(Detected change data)
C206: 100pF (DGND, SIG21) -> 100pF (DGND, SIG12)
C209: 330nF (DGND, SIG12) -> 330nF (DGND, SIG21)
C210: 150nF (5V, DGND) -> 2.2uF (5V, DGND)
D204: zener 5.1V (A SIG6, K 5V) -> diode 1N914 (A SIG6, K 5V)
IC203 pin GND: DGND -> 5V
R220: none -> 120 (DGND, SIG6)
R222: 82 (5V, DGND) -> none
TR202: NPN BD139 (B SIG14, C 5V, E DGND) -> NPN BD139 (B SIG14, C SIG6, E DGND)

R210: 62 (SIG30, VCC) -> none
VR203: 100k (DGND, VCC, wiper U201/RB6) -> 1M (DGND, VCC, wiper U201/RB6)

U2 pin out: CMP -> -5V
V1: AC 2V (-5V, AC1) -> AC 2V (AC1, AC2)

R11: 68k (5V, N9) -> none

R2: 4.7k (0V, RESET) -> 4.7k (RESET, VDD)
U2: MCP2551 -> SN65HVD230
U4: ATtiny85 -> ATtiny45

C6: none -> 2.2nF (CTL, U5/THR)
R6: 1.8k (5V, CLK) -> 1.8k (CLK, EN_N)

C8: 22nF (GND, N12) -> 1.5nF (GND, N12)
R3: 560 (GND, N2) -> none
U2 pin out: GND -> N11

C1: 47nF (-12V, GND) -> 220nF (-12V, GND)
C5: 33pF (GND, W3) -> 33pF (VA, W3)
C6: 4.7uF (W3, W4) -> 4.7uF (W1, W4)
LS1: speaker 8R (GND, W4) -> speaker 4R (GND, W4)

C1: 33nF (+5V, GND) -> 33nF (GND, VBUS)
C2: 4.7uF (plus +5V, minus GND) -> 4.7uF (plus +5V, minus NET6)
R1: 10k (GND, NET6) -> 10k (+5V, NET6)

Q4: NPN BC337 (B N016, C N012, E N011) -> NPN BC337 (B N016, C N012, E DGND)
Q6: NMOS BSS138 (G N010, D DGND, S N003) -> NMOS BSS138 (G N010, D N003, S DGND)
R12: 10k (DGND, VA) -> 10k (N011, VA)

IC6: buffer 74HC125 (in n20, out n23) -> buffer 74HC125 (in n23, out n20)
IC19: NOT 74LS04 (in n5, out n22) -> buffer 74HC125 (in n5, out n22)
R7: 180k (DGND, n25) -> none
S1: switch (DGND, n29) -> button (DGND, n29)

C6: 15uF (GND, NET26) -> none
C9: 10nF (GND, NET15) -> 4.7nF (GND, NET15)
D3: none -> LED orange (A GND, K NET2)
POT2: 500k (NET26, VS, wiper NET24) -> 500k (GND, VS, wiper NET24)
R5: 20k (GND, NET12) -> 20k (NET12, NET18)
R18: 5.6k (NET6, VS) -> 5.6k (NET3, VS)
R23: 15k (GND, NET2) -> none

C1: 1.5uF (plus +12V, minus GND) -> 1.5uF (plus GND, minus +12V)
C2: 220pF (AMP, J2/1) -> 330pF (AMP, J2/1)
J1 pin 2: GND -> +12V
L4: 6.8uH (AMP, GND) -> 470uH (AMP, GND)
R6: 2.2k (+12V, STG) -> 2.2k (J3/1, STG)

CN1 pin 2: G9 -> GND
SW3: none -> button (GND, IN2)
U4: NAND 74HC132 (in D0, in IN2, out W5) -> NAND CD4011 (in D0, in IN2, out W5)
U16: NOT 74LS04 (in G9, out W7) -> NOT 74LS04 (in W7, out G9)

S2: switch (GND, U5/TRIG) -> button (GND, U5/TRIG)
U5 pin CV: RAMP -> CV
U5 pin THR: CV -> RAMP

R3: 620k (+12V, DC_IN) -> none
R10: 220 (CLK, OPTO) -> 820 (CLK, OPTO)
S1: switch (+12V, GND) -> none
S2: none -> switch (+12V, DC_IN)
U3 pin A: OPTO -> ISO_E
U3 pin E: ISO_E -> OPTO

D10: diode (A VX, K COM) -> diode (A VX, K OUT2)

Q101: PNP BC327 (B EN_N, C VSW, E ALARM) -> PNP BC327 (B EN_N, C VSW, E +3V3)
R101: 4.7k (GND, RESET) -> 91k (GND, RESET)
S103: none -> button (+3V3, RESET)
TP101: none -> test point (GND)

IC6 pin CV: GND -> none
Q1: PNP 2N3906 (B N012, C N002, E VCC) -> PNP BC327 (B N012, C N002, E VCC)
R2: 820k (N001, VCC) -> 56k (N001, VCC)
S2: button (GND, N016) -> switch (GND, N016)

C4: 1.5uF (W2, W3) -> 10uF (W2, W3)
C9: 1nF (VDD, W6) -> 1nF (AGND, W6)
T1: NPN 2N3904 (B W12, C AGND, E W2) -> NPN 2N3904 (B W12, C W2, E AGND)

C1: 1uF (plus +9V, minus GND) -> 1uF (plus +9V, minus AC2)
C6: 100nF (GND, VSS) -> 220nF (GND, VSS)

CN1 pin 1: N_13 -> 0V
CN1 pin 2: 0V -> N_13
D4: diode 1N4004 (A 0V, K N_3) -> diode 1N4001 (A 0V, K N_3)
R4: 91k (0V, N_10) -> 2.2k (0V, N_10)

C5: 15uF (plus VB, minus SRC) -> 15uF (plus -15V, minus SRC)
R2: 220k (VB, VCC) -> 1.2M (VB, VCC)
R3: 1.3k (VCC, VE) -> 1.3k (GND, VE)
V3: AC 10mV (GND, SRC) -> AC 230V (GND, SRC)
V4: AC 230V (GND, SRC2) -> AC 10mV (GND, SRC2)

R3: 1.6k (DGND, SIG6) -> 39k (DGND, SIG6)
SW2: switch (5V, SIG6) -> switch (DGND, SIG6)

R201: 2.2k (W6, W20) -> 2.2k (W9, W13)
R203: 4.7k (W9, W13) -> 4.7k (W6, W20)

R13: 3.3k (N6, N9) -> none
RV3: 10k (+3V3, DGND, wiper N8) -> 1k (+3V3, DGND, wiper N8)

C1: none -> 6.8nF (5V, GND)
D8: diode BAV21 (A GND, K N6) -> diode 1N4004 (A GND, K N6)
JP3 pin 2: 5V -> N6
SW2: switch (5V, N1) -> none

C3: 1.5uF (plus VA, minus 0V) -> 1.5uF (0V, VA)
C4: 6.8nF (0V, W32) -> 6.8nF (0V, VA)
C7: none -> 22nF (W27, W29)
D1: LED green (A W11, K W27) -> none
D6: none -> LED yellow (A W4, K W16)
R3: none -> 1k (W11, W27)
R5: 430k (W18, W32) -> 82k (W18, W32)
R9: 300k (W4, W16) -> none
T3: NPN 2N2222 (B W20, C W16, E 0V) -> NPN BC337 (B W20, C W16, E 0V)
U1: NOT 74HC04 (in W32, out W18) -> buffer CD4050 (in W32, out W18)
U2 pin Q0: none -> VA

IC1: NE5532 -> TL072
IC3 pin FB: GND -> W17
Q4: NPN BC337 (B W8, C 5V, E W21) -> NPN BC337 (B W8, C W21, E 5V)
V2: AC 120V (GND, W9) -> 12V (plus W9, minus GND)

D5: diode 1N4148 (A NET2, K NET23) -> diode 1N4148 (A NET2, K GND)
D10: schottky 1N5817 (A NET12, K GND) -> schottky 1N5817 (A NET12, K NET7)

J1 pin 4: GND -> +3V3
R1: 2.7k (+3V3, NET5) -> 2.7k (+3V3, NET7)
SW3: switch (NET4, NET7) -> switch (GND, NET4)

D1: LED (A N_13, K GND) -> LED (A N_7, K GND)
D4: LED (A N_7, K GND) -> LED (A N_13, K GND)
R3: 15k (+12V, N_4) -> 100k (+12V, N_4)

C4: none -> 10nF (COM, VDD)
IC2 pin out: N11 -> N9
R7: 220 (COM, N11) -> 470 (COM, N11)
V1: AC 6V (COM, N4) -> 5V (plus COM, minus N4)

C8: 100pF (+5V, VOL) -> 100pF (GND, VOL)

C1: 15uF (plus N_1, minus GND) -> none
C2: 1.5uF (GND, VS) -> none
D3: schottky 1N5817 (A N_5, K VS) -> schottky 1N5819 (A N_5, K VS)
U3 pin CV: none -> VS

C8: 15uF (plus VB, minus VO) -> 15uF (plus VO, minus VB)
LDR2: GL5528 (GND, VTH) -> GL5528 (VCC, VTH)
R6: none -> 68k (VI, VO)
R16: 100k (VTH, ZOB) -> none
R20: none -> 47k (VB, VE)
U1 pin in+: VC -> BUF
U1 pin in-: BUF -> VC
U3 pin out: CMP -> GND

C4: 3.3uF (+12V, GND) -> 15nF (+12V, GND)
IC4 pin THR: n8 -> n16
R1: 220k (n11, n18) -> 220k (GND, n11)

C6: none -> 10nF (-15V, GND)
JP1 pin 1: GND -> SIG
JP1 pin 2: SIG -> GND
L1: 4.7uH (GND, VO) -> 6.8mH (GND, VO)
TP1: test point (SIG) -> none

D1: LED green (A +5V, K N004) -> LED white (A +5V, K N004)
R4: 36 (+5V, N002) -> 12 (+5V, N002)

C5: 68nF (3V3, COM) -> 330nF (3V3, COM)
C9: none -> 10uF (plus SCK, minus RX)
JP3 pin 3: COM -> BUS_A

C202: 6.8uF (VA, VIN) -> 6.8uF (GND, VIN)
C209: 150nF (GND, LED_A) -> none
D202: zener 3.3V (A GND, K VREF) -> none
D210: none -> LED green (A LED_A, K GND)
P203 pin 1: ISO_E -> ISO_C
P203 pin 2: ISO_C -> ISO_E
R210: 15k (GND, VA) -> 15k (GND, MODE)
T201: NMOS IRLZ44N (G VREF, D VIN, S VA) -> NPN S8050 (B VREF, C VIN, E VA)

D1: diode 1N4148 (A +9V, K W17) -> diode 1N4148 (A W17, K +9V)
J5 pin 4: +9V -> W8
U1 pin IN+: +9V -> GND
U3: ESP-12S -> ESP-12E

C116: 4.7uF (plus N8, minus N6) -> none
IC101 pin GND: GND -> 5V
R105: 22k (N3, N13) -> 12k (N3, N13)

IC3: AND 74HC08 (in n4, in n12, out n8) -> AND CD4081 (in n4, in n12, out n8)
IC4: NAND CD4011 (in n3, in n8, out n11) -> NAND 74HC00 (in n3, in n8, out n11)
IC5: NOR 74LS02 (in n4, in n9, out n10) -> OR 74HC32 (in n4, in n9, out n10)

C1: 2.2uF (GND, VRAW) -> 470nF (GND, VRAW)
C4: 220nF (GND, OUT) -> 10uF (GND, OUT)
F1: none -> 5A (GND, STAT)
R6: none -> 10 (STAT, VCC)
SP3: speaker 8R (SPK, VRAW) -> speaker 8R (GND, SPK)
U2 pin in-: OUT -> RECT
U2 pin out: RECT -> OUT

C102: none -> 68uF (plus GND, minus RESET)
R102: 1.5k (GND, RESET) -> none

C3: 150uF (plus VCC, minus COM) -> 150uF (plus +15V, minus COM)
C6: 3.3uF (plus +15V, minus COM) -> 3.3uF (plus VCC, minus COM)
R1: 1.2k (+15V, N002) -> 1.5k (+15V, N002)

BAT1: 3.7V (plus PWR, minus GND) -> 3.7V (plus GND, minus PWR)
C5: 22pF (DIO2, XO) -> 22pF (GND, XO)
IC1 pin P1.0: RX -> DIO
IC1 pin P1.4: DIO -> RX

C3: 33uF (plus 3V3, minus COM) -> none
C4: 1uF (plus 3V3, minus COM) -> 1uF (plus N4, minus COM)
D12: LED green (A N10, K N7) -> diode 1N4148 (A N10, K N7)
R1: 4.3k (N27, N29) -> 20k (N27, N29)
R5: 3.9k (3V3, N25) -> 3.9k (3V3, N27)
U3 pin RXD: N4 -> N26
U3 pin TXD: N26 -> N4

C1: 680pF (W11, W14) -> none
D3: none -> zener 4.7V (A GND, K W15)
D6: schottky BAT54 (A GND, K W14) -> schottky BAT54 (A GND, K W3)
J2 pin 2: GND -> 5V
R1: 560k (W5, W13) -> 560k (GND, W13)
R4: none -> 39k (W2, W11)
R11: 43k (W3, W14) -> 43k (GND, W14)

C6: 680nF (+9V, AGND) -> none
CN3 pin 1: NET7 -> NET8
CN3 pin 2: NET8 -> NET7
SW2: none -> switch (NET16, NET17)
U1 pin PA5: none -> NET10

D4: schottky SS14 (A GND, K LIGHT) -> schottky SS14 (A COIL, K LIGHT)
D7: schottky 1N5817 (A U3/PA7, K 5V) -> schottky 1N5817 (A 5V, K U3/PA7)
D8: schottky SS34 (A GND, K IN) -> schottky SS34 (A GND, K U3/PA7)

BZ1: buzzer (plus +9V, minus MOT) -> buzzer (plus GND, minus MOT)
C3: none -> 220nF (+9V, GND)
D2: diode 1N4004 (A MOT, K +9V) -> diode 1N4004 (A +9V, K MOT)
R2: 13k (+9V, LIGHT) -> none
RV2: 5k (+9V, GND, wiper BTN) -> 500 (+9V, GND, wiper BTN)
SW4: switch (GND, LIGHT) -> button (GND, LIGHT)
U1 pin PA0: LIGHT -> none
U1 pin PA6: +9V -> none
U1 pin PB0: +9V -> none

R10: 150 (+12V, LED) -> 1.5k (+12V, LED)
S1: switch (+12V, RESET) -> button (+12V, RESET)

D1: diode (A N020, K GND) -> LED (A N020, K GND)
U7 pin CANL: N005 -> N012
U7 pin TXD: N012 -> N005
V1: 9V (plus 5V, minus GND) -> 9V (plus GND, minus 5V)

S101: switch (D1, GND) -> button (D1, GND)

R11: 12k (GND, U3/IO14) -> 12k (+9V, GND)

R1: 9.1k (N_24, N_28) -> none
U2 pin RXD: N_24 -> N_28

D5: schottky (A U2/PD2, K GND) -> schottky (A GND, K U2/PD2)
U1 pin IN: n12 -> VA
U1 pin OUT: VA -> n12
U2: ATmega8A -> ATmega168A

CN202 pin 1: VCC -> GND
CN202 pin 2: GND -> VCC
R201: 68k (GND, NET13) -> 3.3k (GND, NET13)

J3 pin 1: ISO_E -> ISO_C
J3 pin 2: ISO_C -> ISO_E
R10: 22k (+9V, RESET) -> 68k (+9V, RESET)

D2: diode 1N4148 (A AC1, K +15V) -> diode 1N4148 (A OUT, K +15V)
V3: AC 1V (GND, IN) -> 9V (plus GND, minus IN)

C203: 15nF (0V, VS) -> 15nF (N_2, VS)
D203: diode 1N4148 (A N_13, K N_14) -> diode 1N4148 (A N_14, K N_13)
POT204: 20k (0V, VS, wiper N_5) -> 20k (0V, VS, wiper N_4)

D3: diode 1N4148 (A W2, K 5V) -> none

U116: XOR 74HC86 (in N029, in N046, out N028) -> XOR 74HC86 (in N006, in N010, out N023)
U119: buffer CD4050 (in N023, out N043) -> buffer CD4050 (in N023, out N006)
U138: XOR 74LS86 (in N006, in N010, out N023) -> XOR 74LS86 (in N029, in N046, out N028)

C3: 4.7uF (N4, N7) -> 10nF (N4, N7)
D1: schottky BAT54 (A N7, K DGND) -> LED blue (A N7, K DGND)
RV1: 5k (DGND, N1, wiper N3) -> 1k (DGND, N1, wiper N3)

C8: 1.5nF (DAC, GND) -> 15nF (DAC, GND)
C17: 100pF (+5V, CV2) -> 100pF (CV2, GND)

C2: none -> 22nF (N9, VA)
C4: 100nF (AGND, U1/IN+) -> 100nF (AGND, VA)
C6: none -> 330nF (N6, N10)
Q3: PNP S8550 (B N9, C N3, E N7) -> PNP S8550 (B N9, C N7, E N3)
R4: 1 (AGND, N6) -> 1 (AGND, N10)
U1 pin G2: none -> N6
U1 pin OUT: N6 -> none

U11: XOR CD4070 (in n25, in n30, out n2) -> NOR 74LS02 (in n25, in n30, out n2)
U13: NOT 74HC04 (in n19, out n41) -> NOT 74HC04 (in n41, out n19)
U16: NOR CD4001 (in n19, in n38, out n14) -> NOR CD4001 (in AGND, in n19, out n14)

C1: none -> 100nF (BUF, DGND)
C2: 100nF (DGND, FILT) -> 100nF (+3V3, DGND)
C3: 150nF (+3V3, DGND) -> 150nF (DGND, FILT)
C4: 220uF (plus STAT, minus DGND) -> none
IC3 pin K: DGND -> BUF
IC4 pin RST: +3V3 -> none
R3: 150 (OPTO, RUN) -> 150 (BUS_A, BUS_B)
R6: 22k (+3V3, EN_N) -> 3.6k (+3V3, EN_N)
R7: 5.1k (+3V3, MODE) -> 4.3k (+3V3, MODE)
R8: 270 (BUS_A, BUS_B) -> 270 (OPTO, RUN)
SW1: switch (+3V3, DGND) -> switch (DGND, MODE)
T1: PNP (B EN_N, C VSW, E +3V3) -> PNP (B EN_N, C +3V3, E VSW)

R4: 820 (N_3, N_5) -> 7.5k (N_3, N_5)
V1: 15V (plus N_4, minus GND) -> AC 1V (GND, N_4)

> What the task asks:
The required output is the entries from their opening line through the line holding "R210: 62 (SIG30, VCC) -> none", repeated exactly, with both end lines kept.

> Solution:
C206: 100pF (DGND, SIG21) -> 100pF (DGND, SIG12)
C209: 330nF (DGND, SIG12) -> 330nF (DGND, SIG21)
C210: 150nF (5V, DGND) -> 2.2uF (5V, DGND)
D204: zener 5.1V (A SIG6, K 5V) -> diode 1N914 (A SIG6, K 5V)
IC203 pin GND: DGND -> 5V
R220: none -> 120 (DGND, SIG6)
R222: 82 (5V, DGND) -> none
TR202: NPN BD139 (B SIG14, C 5V, E DGND) -> NPN BD139 (B SIG14, C SIG6, E DGND)

R210: 62 (SIG30, VCC) -> none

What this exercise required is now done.